Given data =

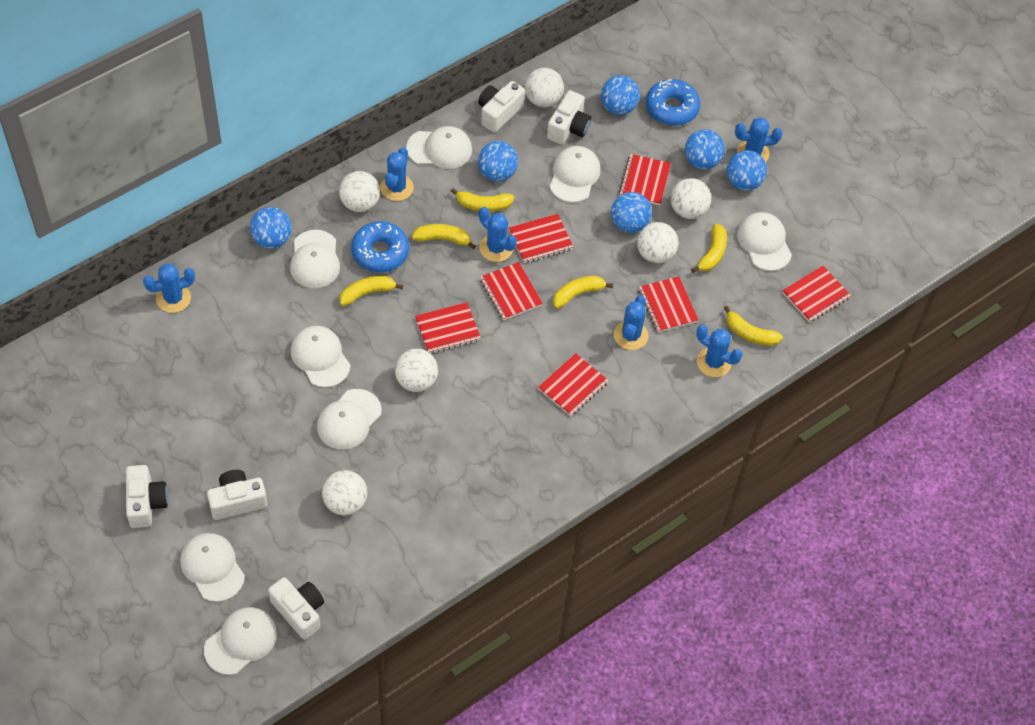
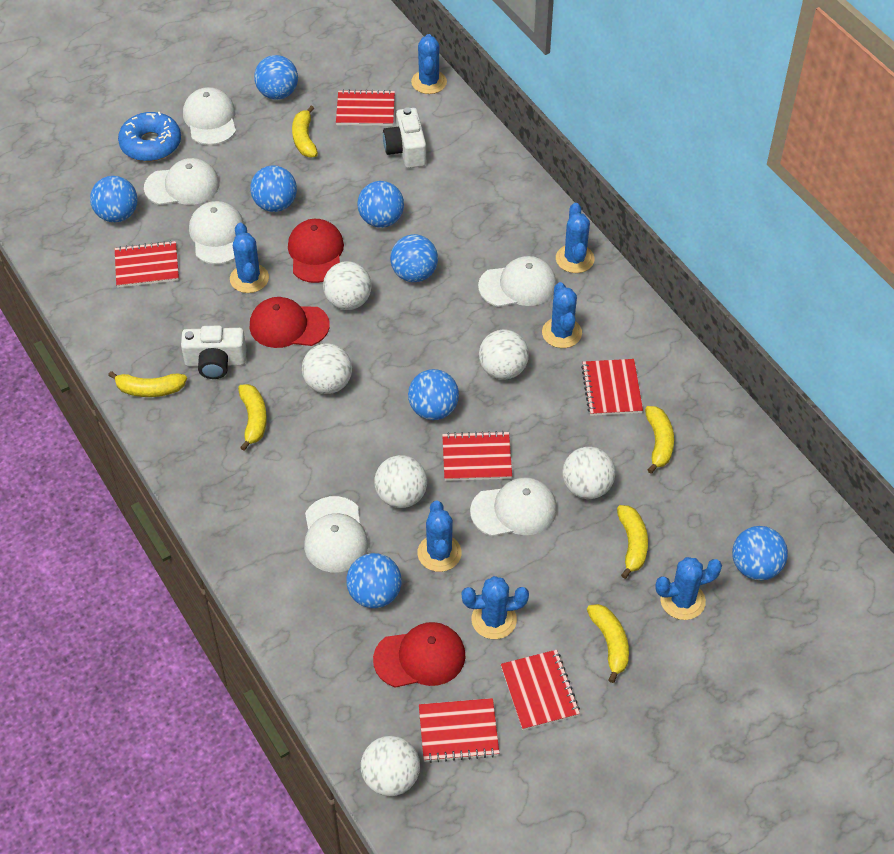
blue ball: 6 -> 8
blue cactus: 6 -> 7
blue donut: 2 -> 1
red cap: 0 -> 3
red notebook: 7 -> 6
white camera: 5 -> 2
white cap: 8 -> 6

Exercise directions = No picture should be included when the data are set down again exactly.

Expected output =
blue ball: 6 -> 8
blue cactus: 6 -> 7
blue donut: 2 -> 1
red cap: 0 -> 3
red notebook: 7 -> 6
white camera: 5 -> 2
white cap: 8 -> 6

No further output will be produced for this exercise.